WORK REQUEST:
In the data below, find the line with "# camera: 95 degrees left, 10 degrees down" and the line with "relocated,green pinoten,(344 228),,(496", then restate both and every line between them exactly, minus the pictures.

═════ INFORMATION SHOWN

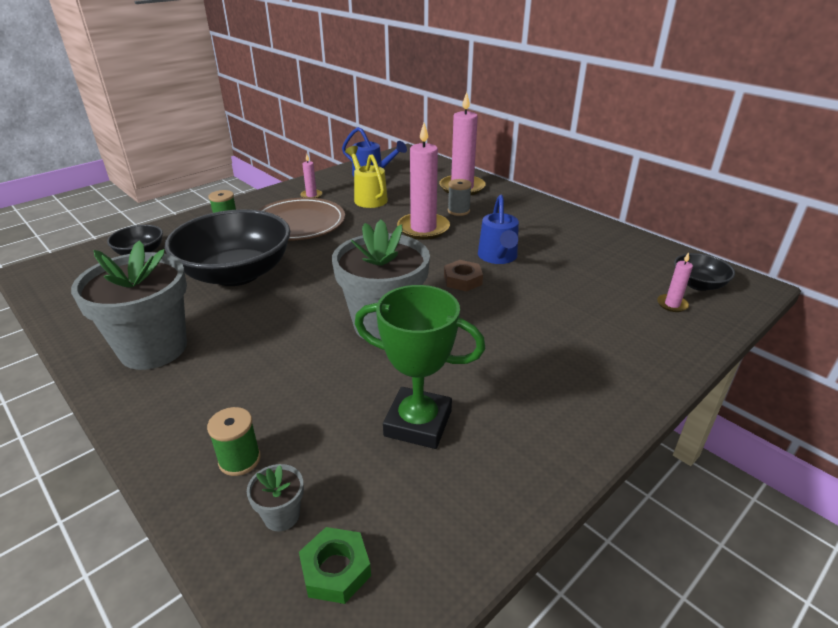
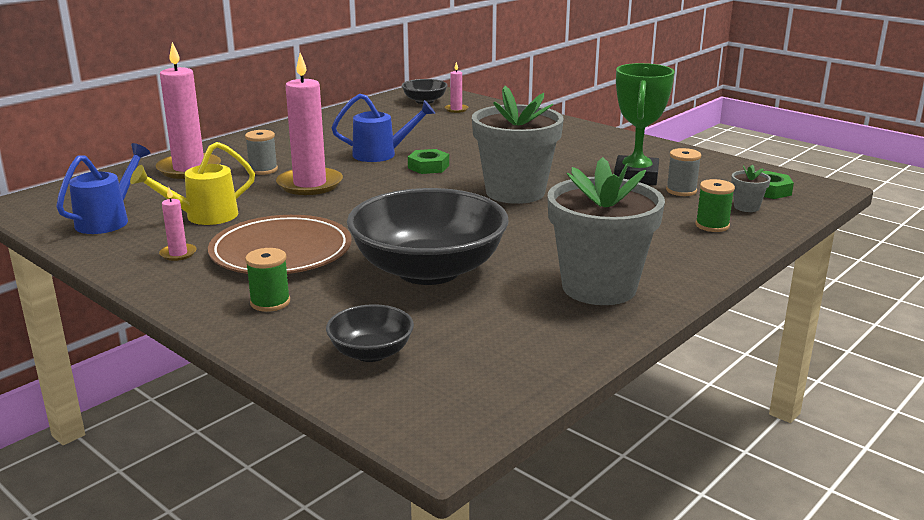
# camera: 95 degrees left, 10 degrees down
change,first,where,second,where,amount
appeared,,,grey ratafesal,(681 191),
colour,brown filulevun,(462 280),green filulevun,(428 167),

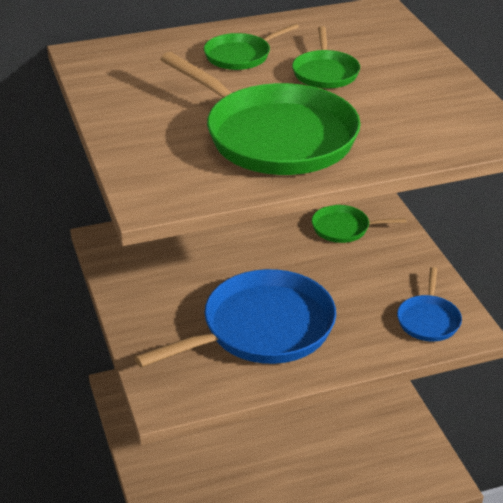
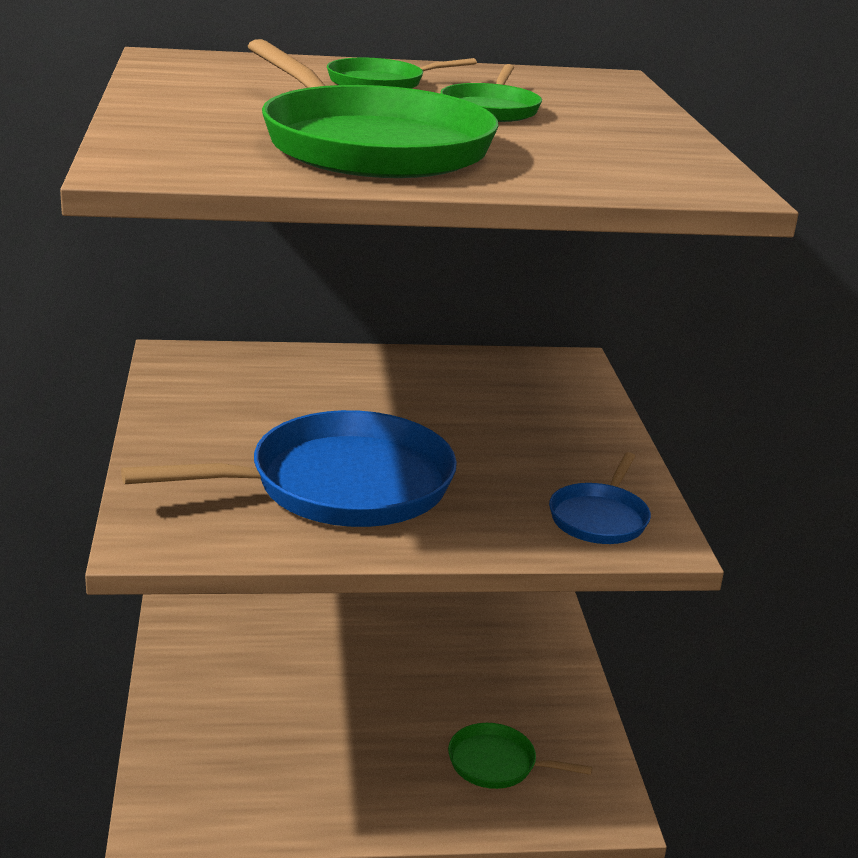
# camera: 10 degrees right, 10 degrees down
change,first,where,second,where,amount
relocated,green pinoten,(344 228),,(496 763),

══════════
═════ INFORMATION SHOWN

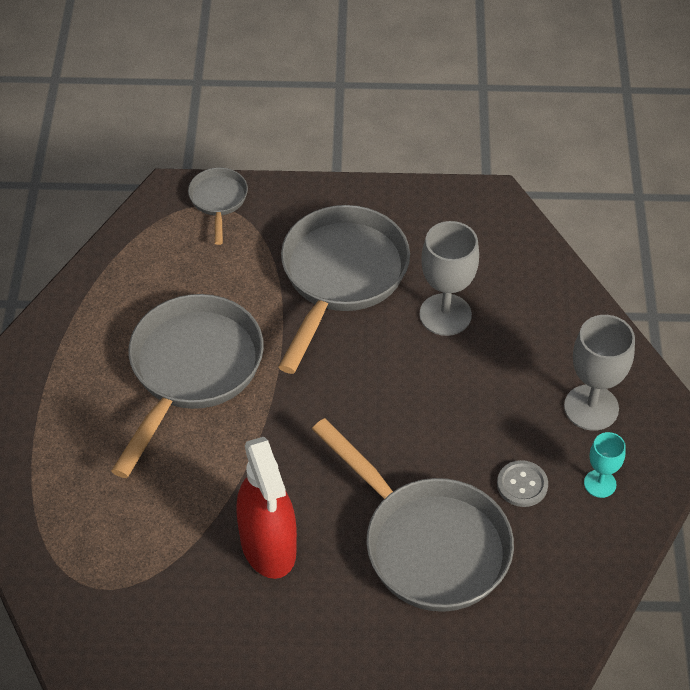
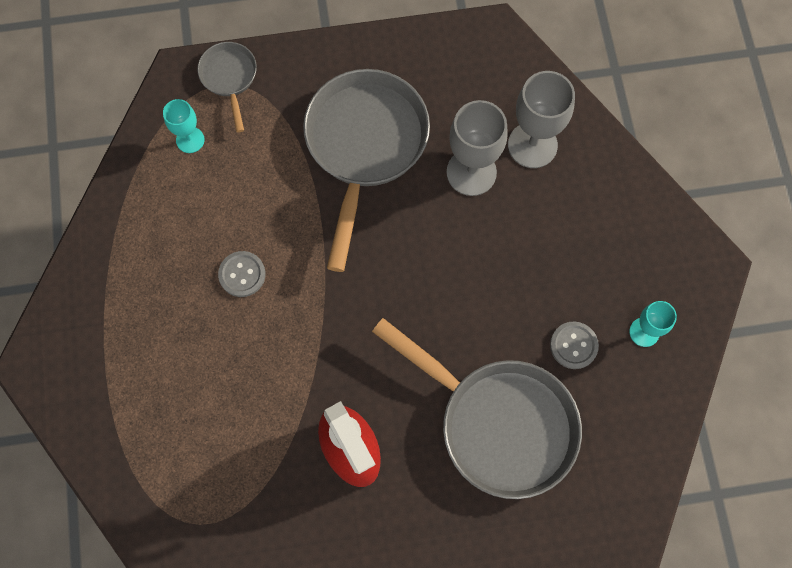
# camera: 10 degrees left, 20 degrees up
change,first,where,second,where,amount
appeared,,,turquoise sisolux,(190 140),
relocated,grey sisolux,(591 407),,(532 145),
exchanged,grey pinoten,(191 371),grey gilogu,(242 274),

══════════

REPLY TO THE EXERCISE:
# camera: 95 degrees left, 10 degrees down
change,first,where,second,where,amount
appeared,,,grey ratafesal,(681 191),
colour,brown filulevun,(462 280),green filulevun,(428 167),

# camera: 10 degrees right, 10 degrees down
change,first,where,second,where,amount
relocated,green pinoten,(344 228),,(496 763),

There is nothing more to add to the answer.